▸ **GIVEN ENTRIES**
----
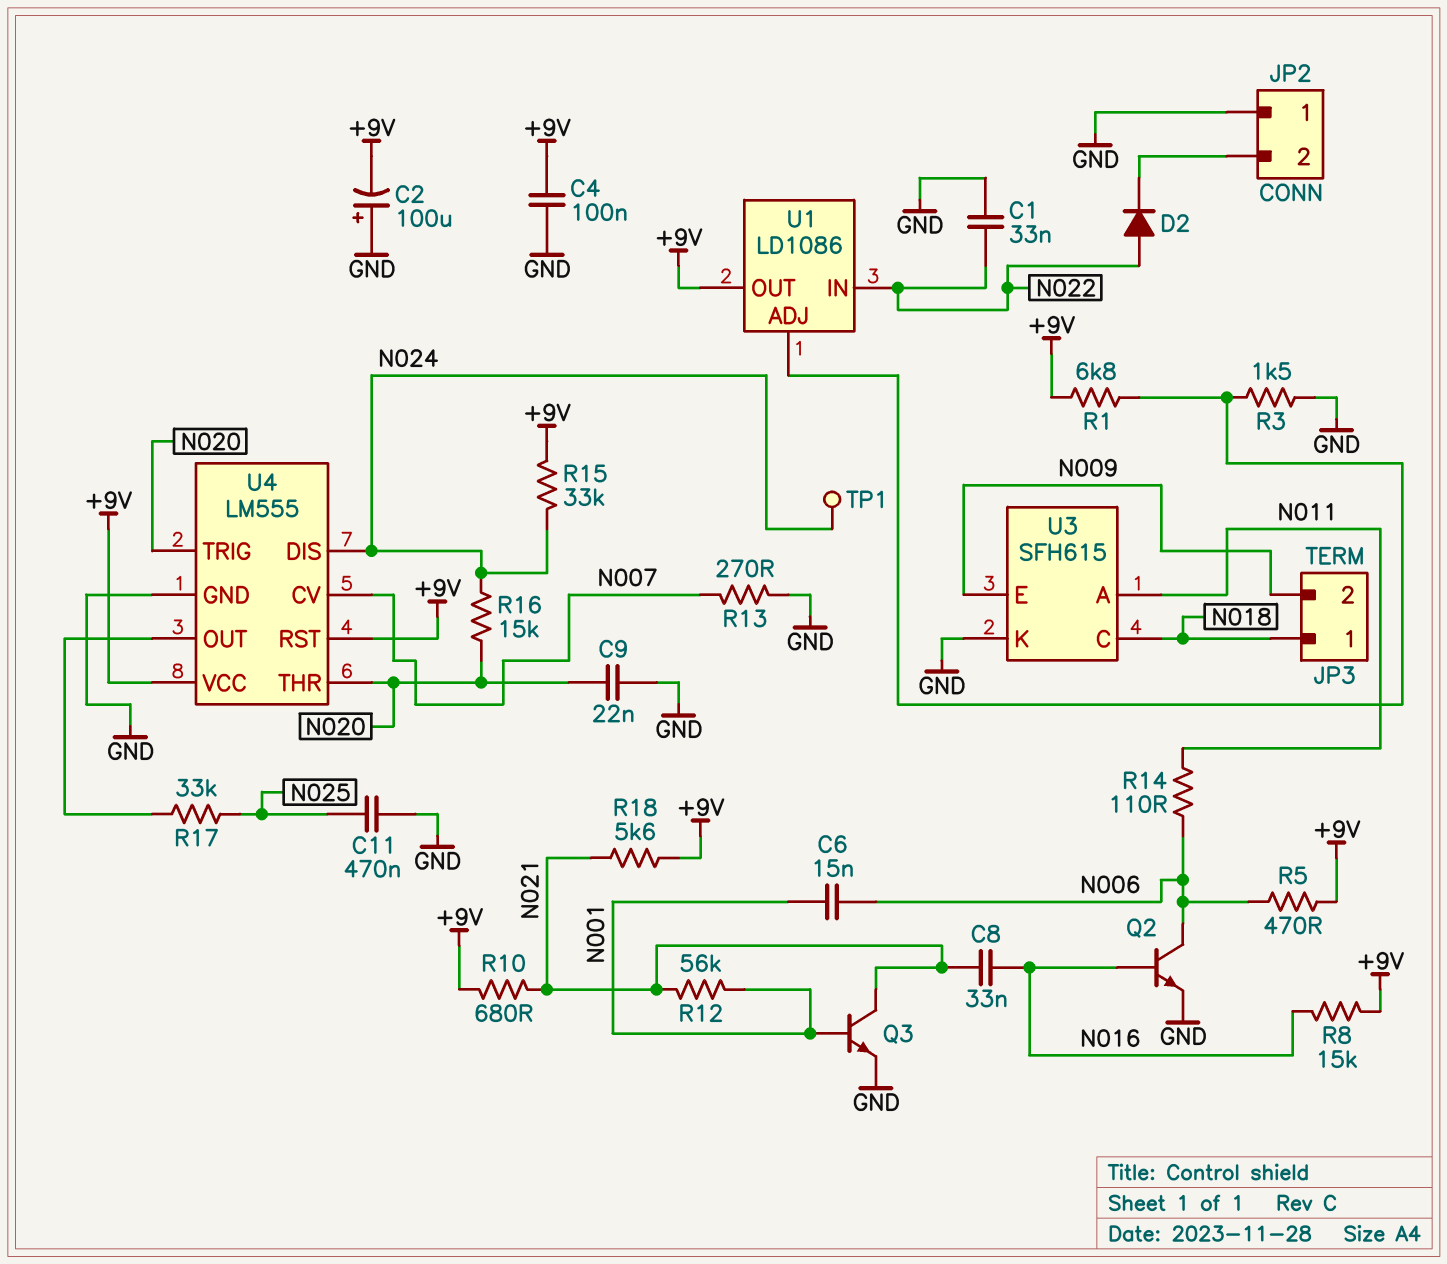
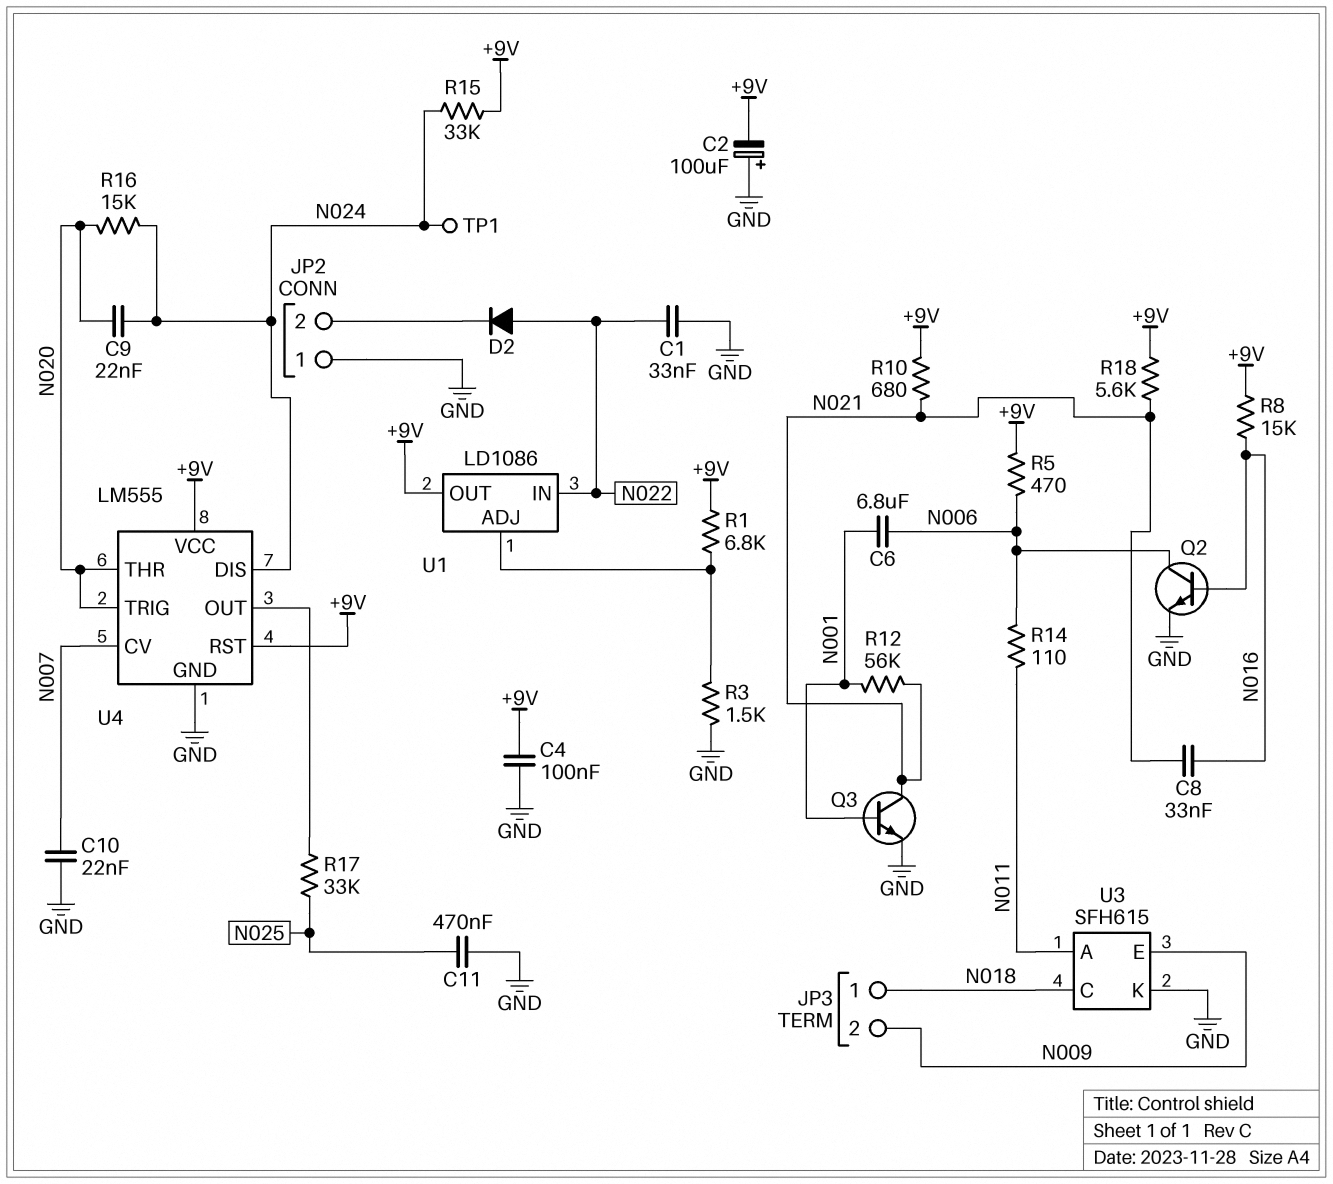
C6: 15nF (N001, N006) -> 6.8uF (N001, N006)
C9: 22nF (GND, N020) -> 22nF (N020, N024)
C10: none -> 22nF (GND, N007)
R13: 270 (GND, N007) -> none

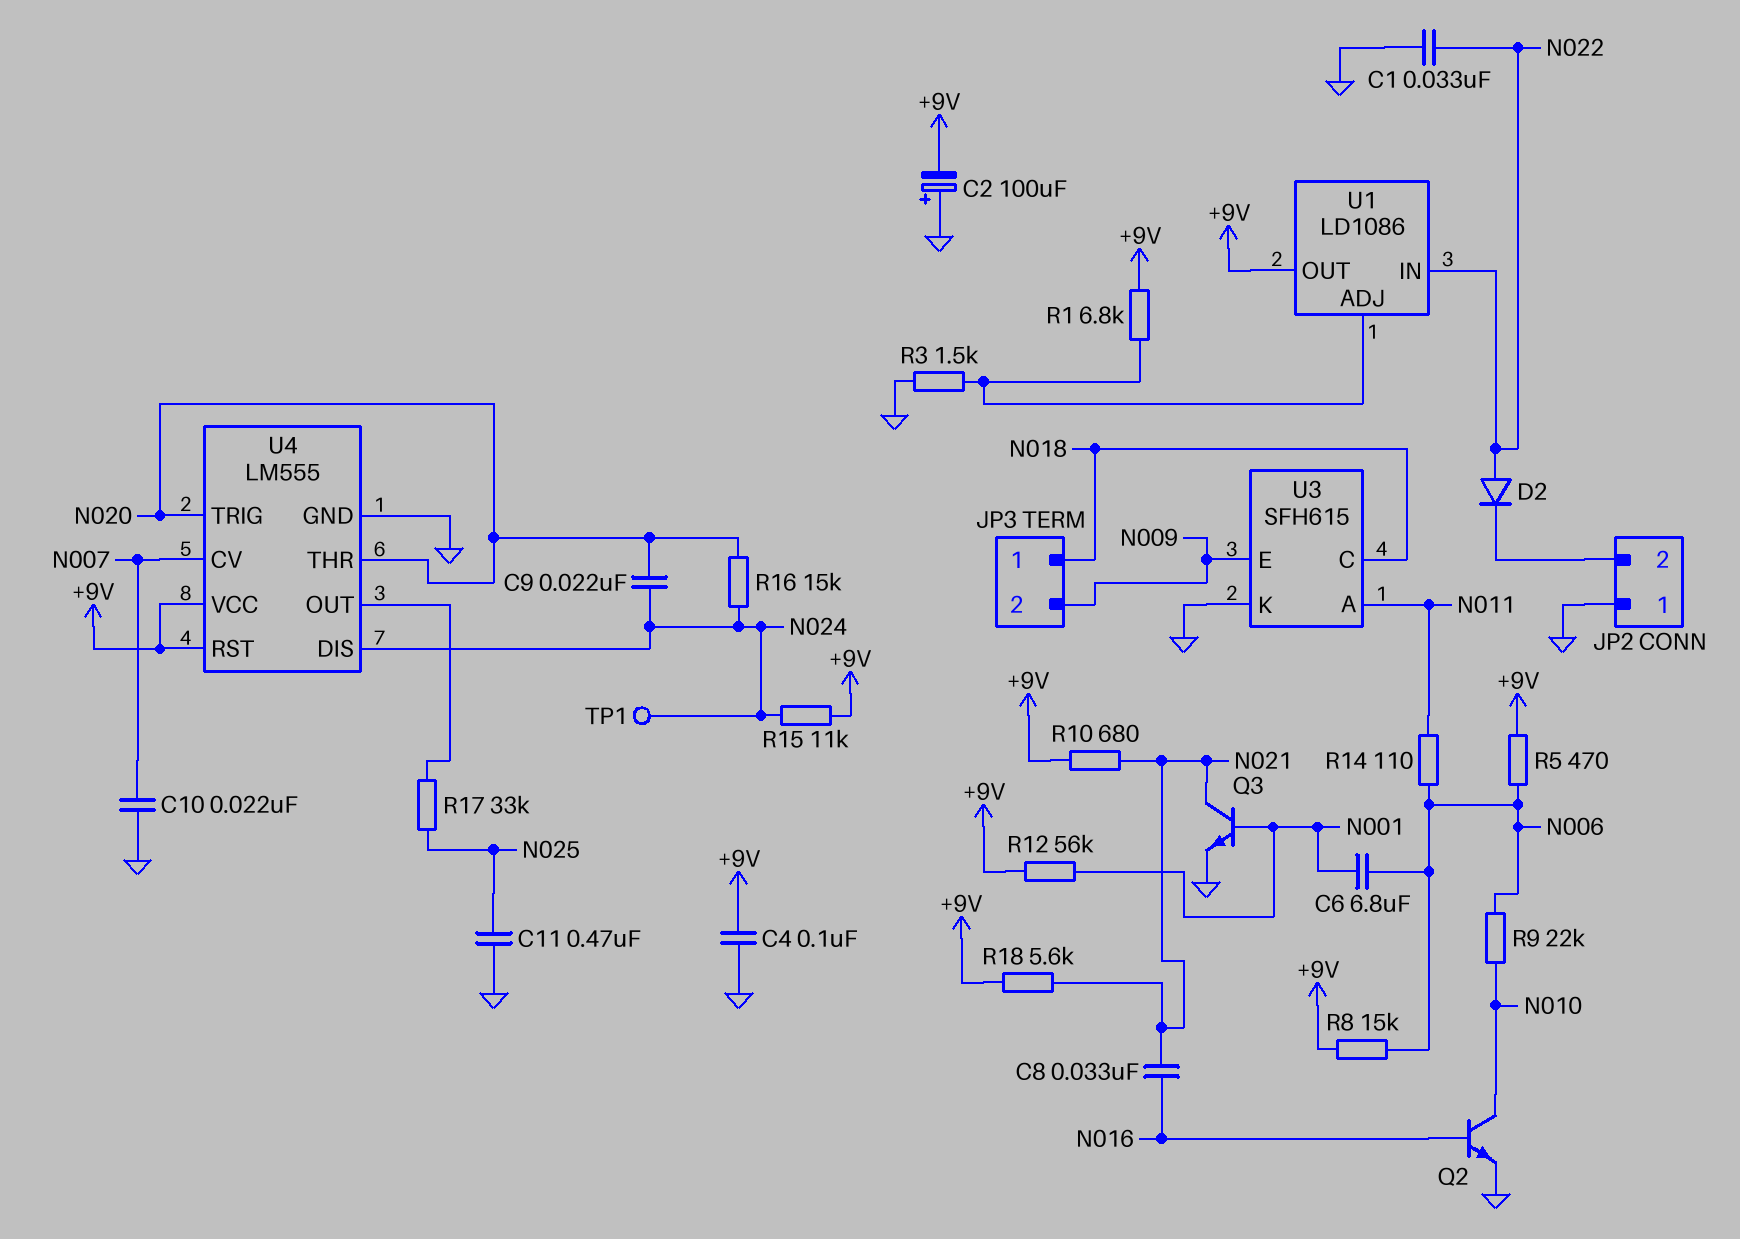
Q2: NPN (B N016, C N006, E GND) -> NPN (B N016, C N010, E GND)
R8: 15k (+9V, N016) -> 15k (+9V, N006)
R9: none -> 22k (N006, N010)
R12: 56k (N001, N021) -> 56k (+9V, N001)
R15: 33k (+9V, N024) -> 11k (+9V, N024)

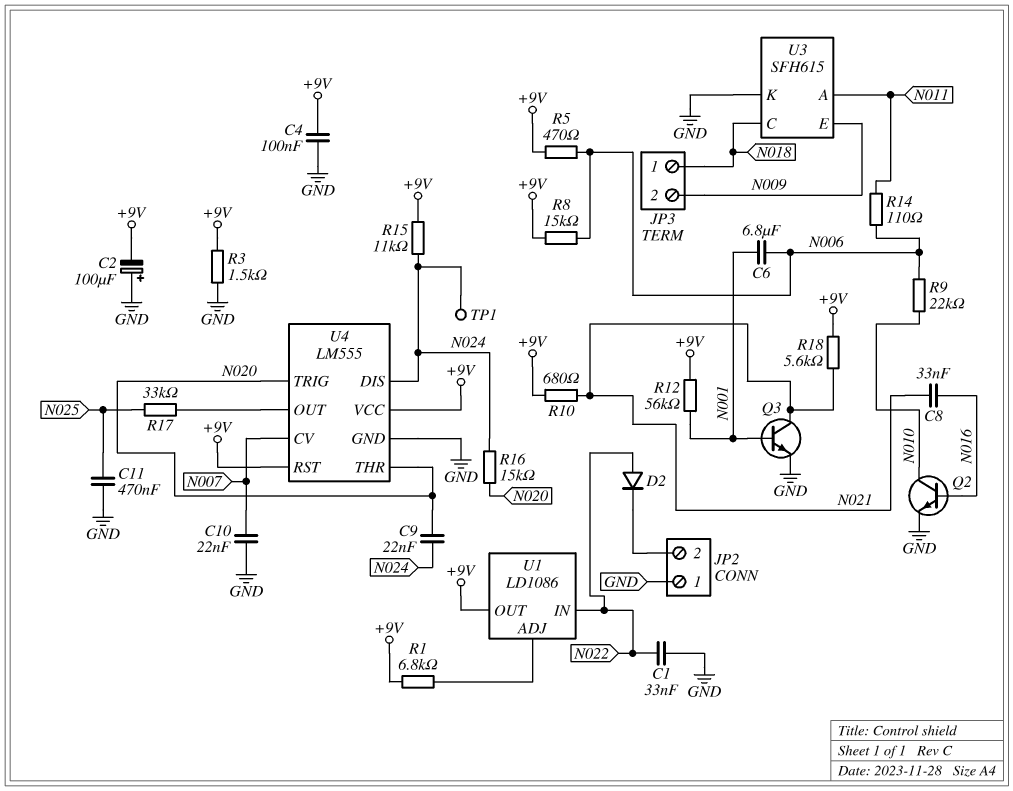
R3: 1.5k (GND, U1/ADJ) -> 1.5k (+9V, GND)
----
▸ **EXERCISE BRIEF**
Only the lines from the line with "R15: 33k (+9V, N024) -> 11k (+9V, N024)" through the end of the records belong in your copy. Repeat them exactly, without pictures.

▸ **EXERCISE RESULT**
R15: 33k (+9V, N024) -> 11k (+9V, N024)

R3: 1.5k (GND, U1/ADJ) -> 1.5k (+9V, GND)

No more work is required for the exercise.